Work request:
Look below for the line with "Kamera/gelb (no. 1" and the line with "Schuh/türkis (no. 2". Copy exactly those two lines and every line between, but not the pictures.

Provided information:
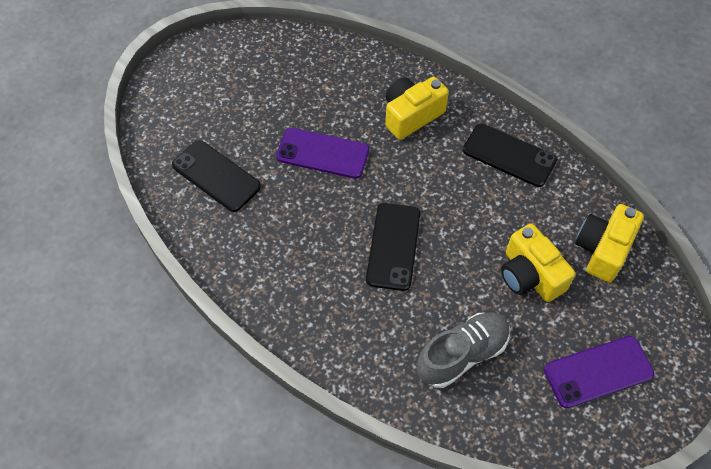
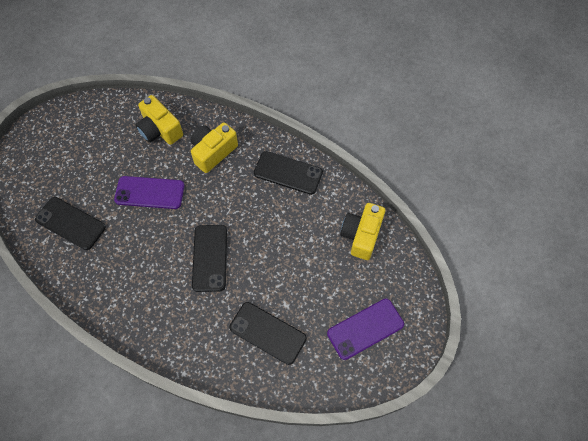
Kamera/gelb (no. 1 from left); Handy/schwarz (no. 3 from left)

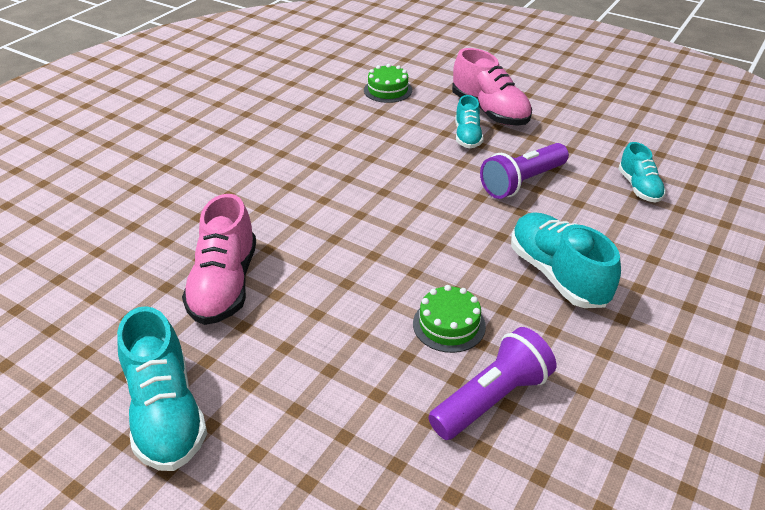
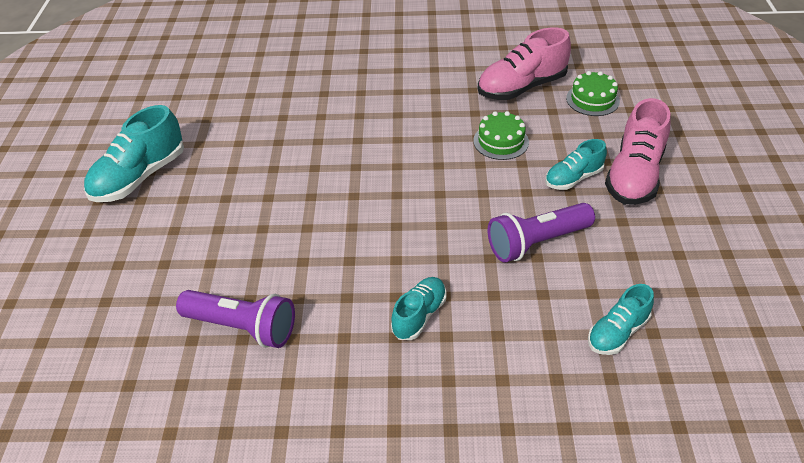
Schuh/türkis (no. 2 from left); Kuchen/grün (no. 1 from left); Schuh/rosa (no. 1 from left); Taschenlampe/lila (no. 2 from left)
--
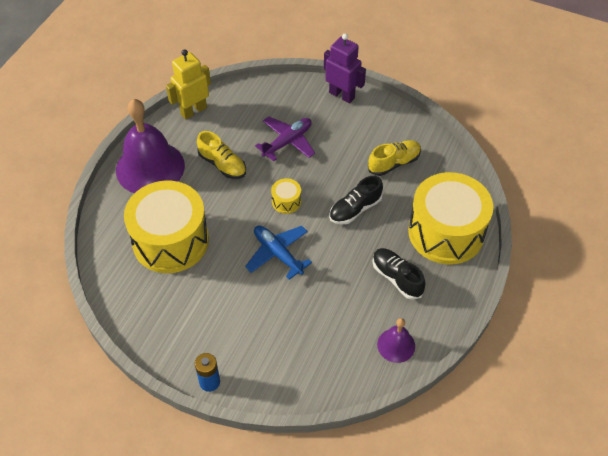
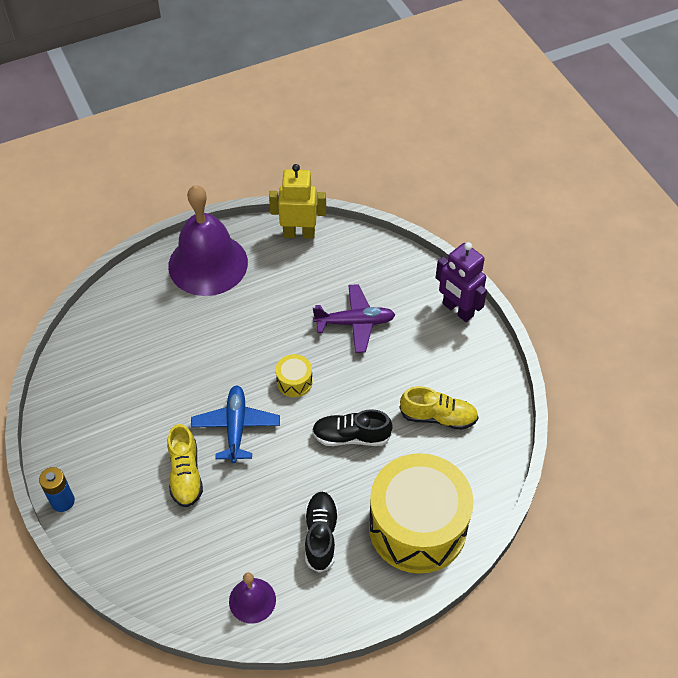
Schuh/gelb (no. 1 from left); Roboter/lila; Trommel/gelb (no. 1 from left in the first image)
...
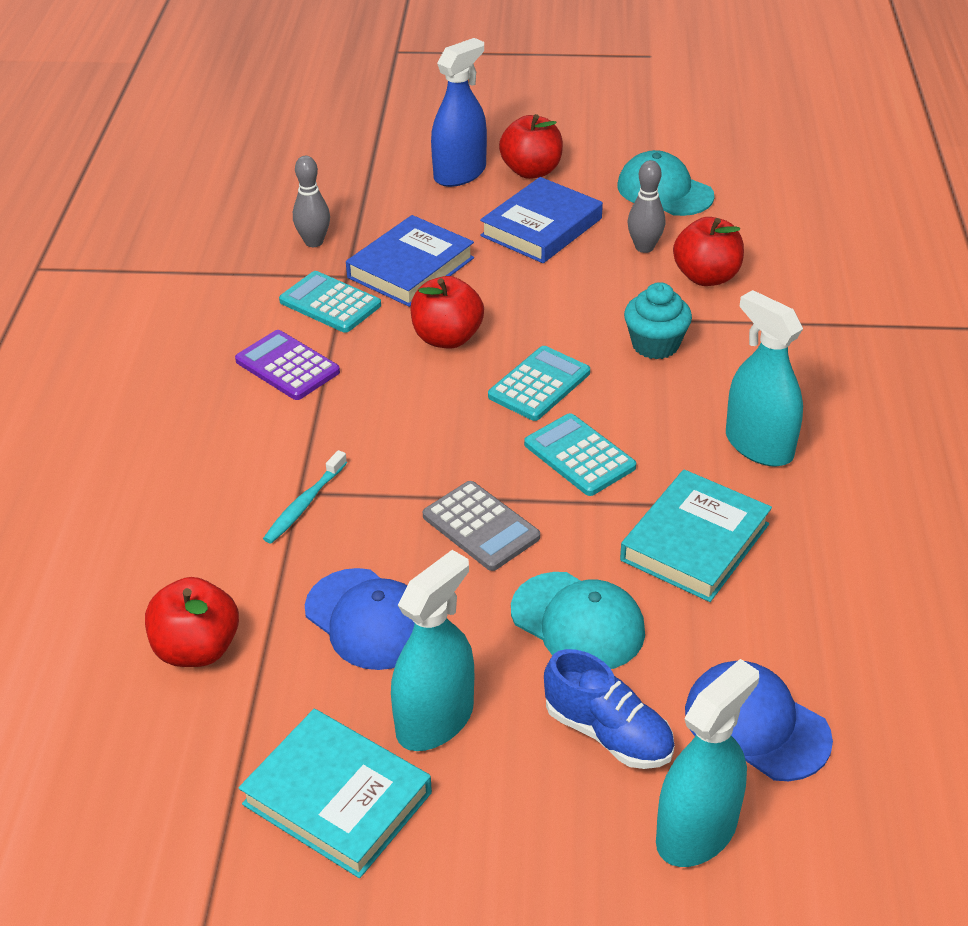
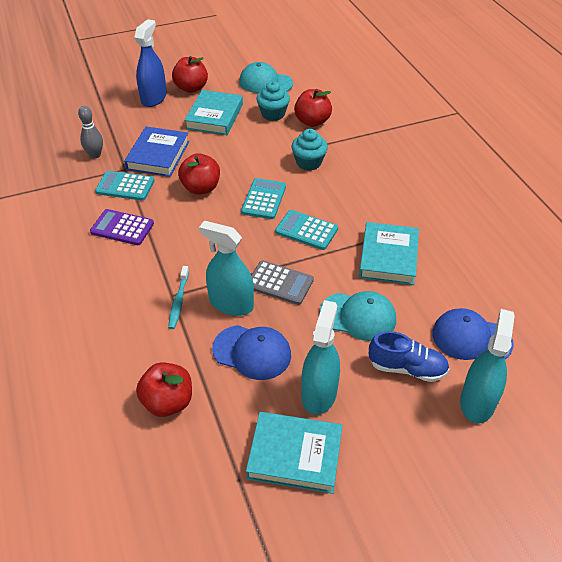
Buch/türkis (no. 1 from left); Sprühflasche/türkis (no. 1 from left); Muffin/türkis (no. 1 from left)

Exercise solution:
Kamera/gelb (no. 1 from left); Handy/schwarz (no. 3 from left)

Schuh/türkis (no. 2 from left); Kuchen/grün (no. 1 from left); Schuh/rosa (no. 1 from left); Taschenlampe/lila (no. 2 from left)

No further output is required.